Exercise details: What is the number of lines in the data that hold the string "camera"? Reply with that number only.

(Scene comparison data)
○ ○ ○ ○ ○ ○ ○
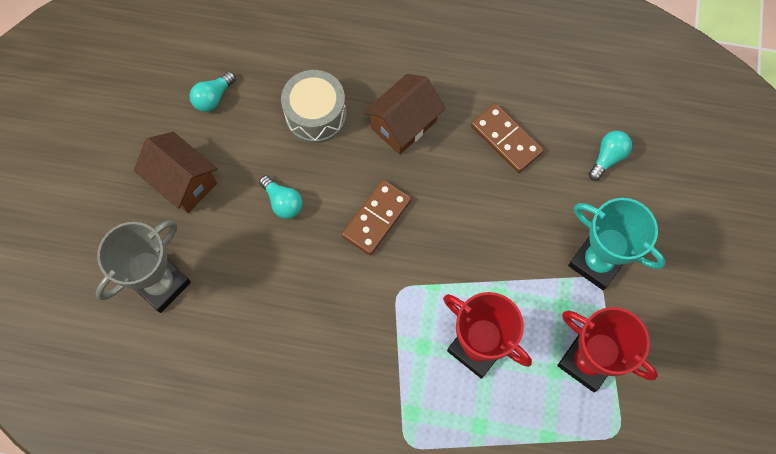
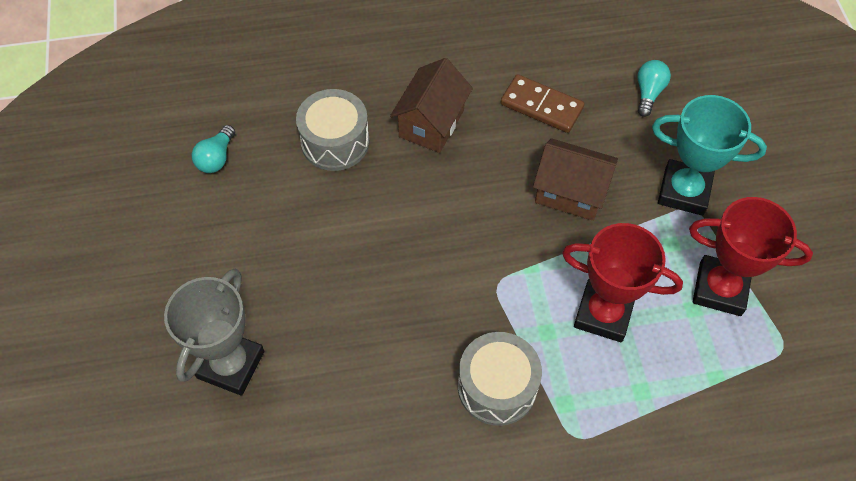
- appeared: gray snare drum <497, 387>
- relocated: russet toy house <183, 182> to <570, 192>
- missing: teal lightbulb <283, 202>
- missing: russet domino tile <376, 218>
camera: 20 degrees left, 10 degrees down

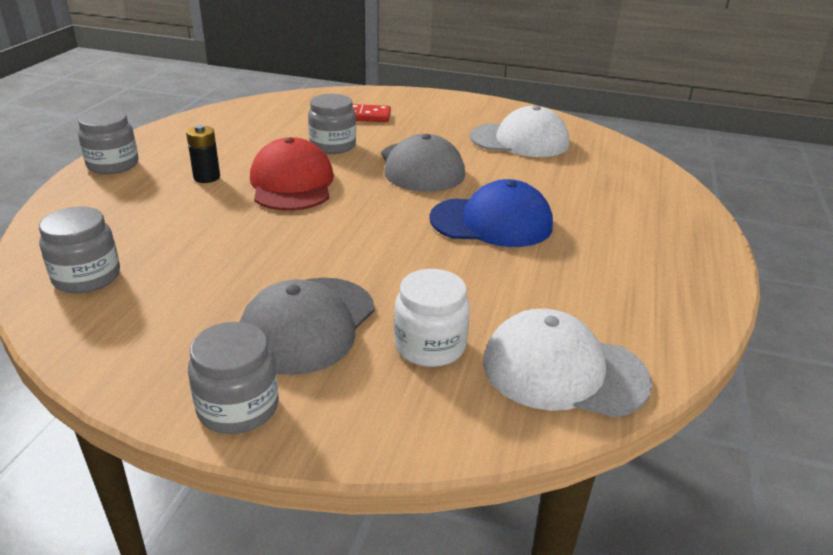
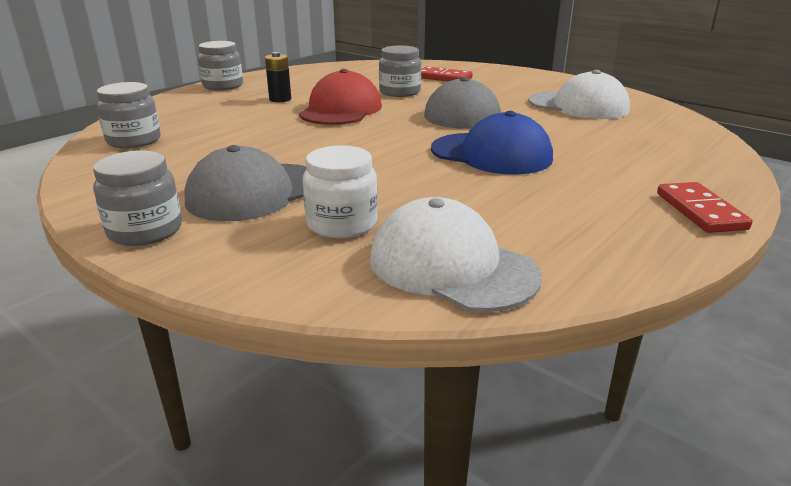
- appeared: red domino tile <700, 211>
camera: 25 degrees right, 5 degrees down

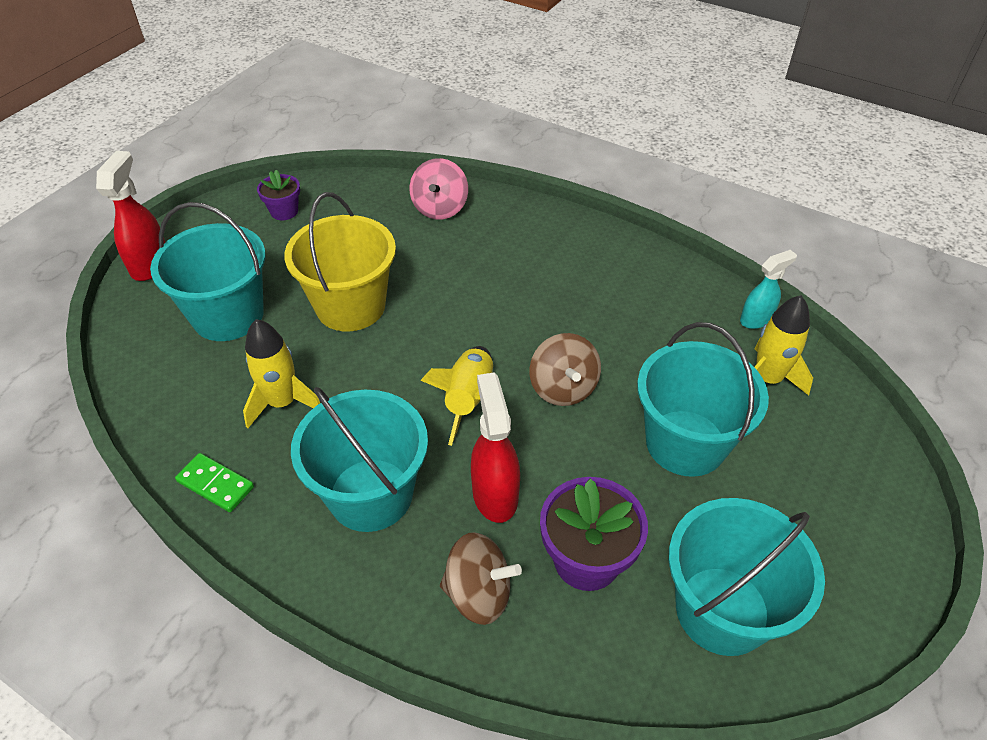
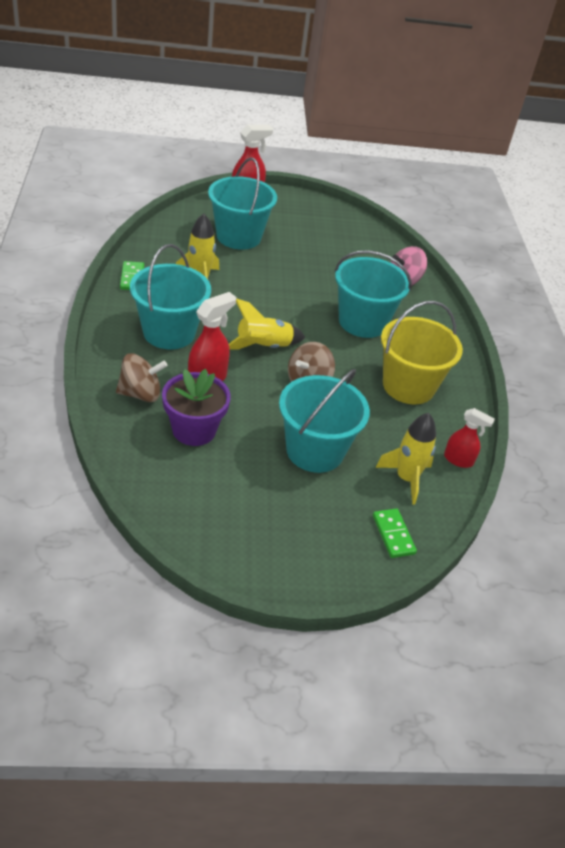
- spun: russet toy top <479, 593> = <140, 394> 75 degrees counterclockwise
- relocated: teal pail <722, 610> to <362, 322>
- appeared: green domino tile <393, 534>
- relocated: yellow pail <351, 306> to <408, 386>
- colour: teal spray cleaner <756, 319> to red spray cleaner <458, 460>
- missing: violet potted plant <284, 211>
camera: 50 degrees right, 5 degrees down

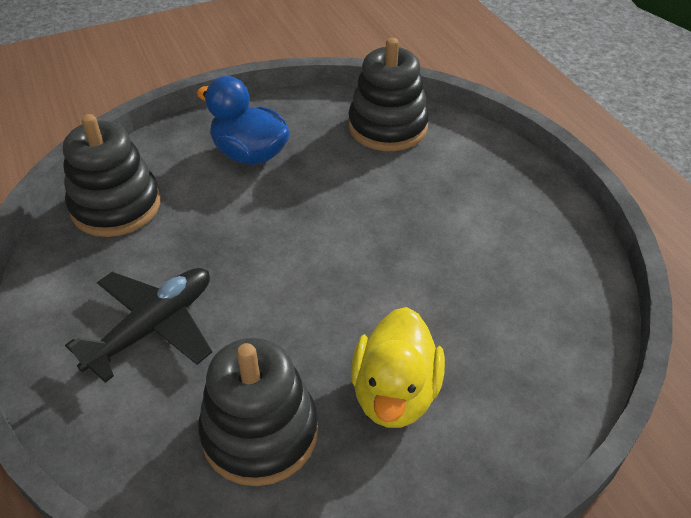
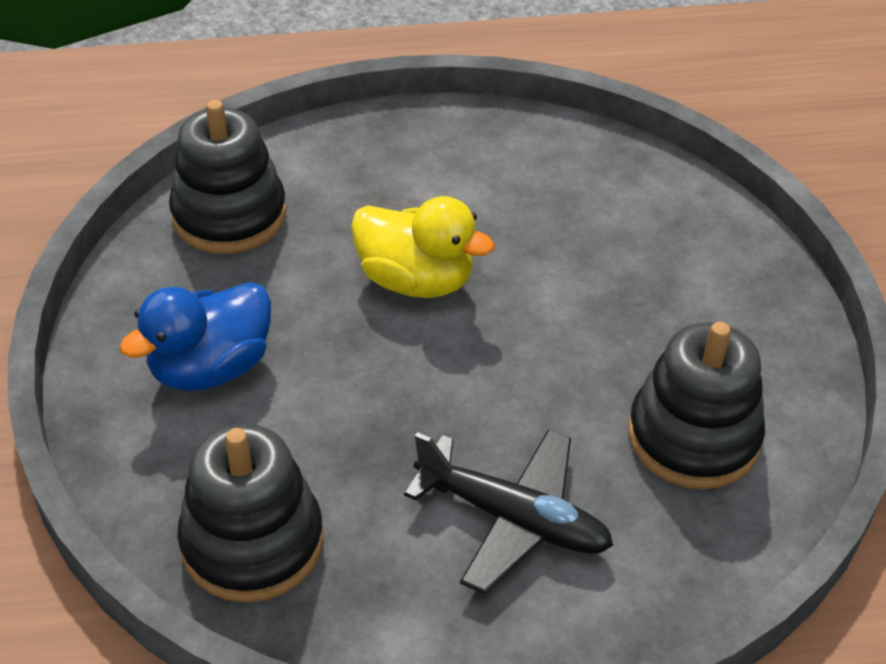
- relocated: yellow rubber duck <395, 393> to <416, 280>
- spun: jet-black plane <153, 327> = <513, 519> 150 degrees clockwise
camera: 75 degrees left, 0 degrees up

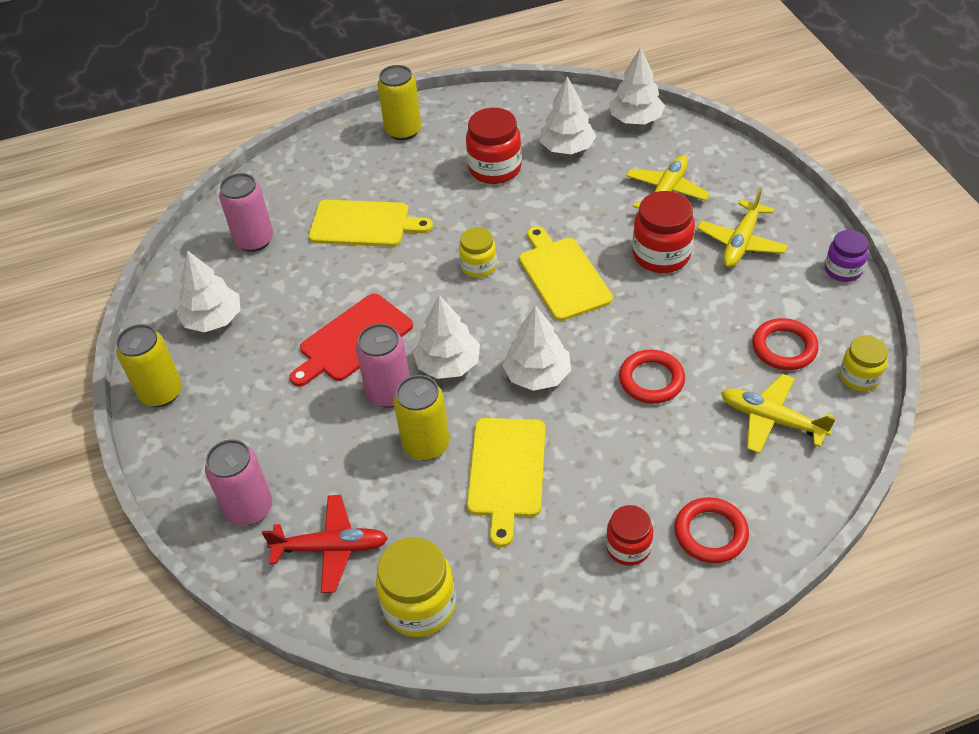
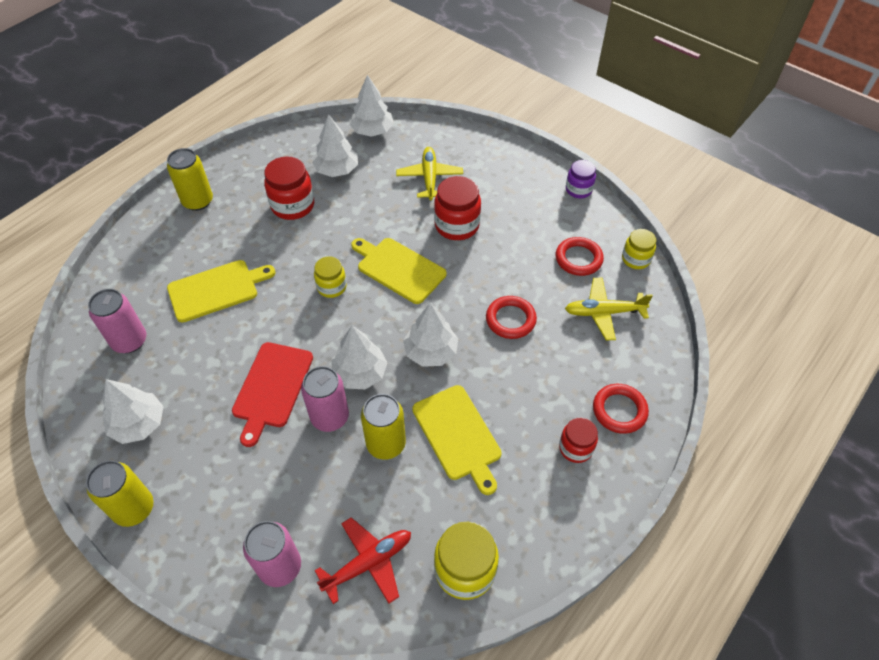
- missing: yellow plane <741, 242>
camera: 35 degrees left, 5 degrees up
○ ○ ○ ○ ○ ○ ○
Response box: 5